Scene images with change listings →
%%
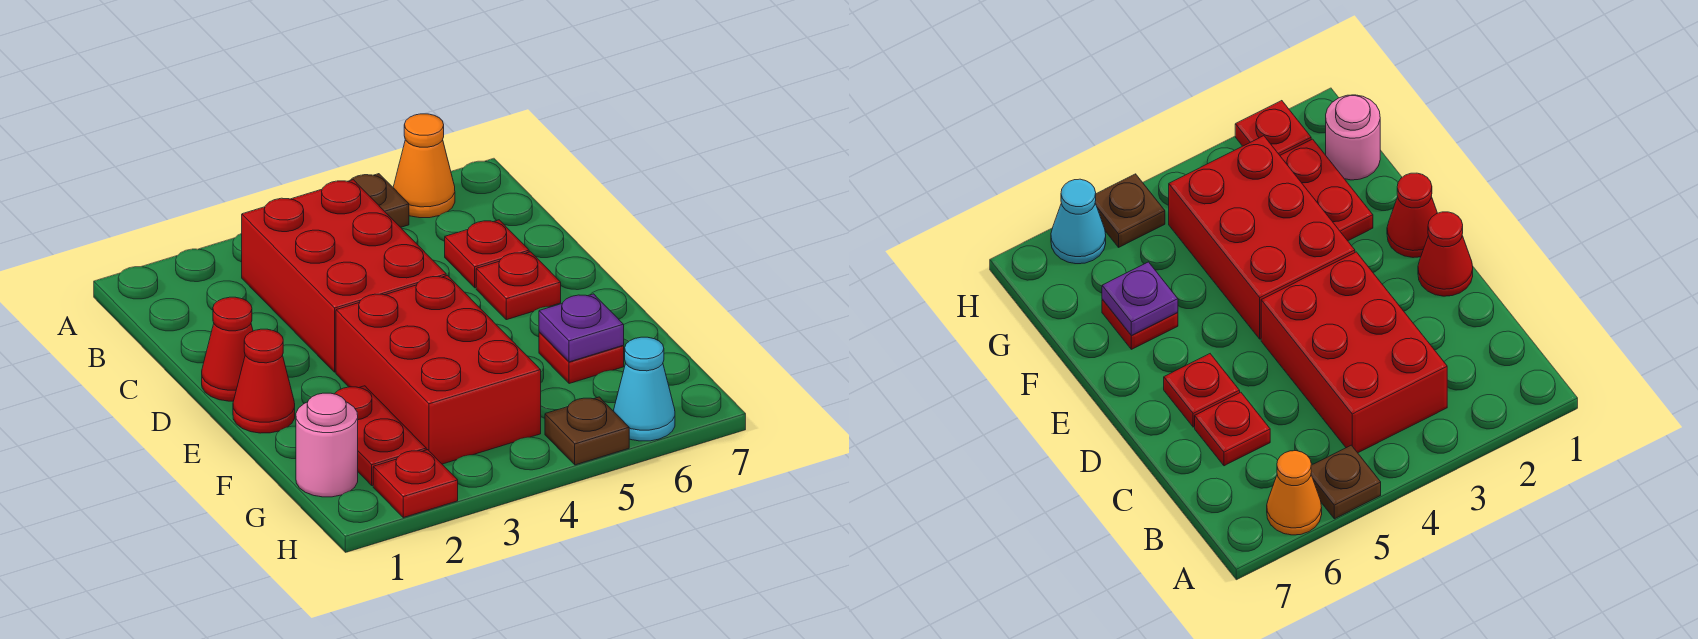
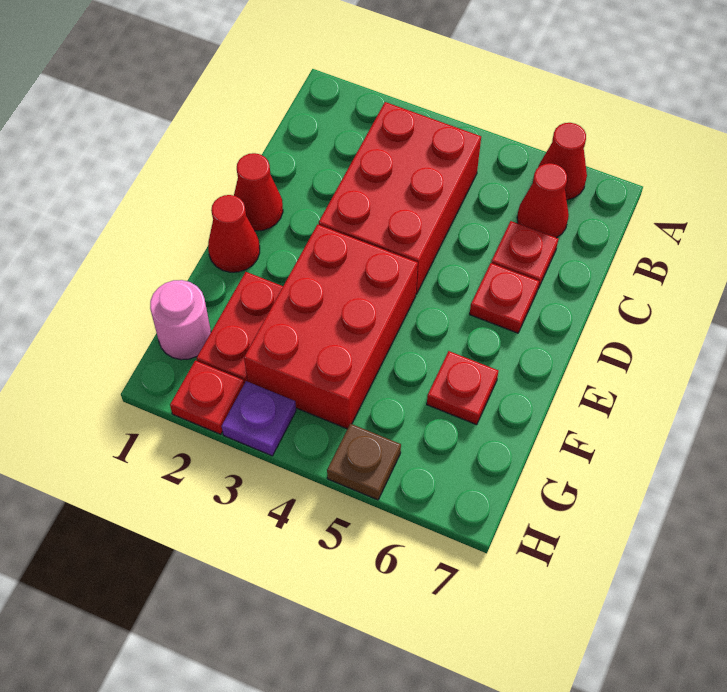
brown plate A5 level 1 -> none
orange cone A6 level 1 -> red cone A6 level 1
none -> red cone B6 level 1
purple plate F6 level 2 -> purple plate H3 level 1
cyan cone H6 level 1 -> none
%%
Task item →
Note every line above where the string "plate" shows up, and copy those lines.

Answer to this problem →
brown plate A5 level 1 -> none
purple plate F6 level 2 -> purple plate H3 level 1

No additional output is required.